** PROVIDED INFORMATION follows **

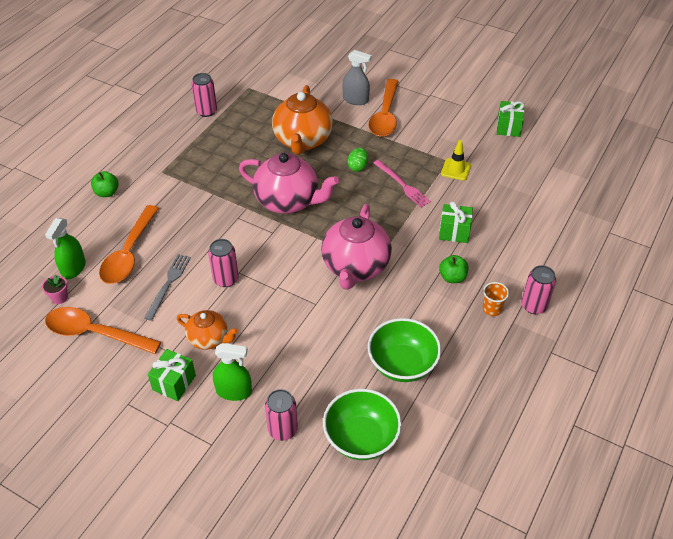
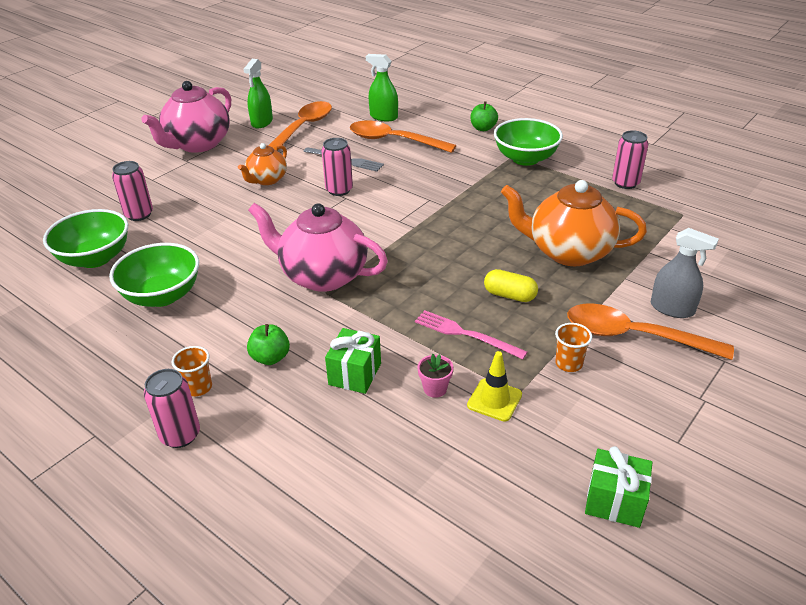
camera: 100 degrees right, 10 degrees down
pink flower pot [42,275,68,304] -> pink flower pot moved to [418,354,453,398]
green gift [148,349,196,401] -> none
green spray bottle [213,343,252,401] -> green spray bottle moved to [243,59,273,128]
pink teapot [239,153,339,214] -> pink teapot moved to [141,81,231,153]
grey spray bottle [342,50,372,105] -> grey spray bottle turned 90 degrees counterclockwise [651,228,719,318]
green egg [347,147,368,172] -> yellow capsule [484,269,538,302]
pink fork [374,160,431,208] -> pink fork turned 60 degrees clockwise [415,310,528,359]
none -> green bowl [494,118,563,166]
none -> orange cup [555,323,592,372]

** End of PROVIDED INFORMATION **

TO DO:
Go through the records and report each line that contains "bottle".

TASK RESPONSE:
green spray bottle [213,343,252,401] -> green spray bottle moved to [243,59,273,128]
grey spray bottle [342,50,372,105] -> grey spray bottle turned 90 degrees counterclockwise [651,228,719,318]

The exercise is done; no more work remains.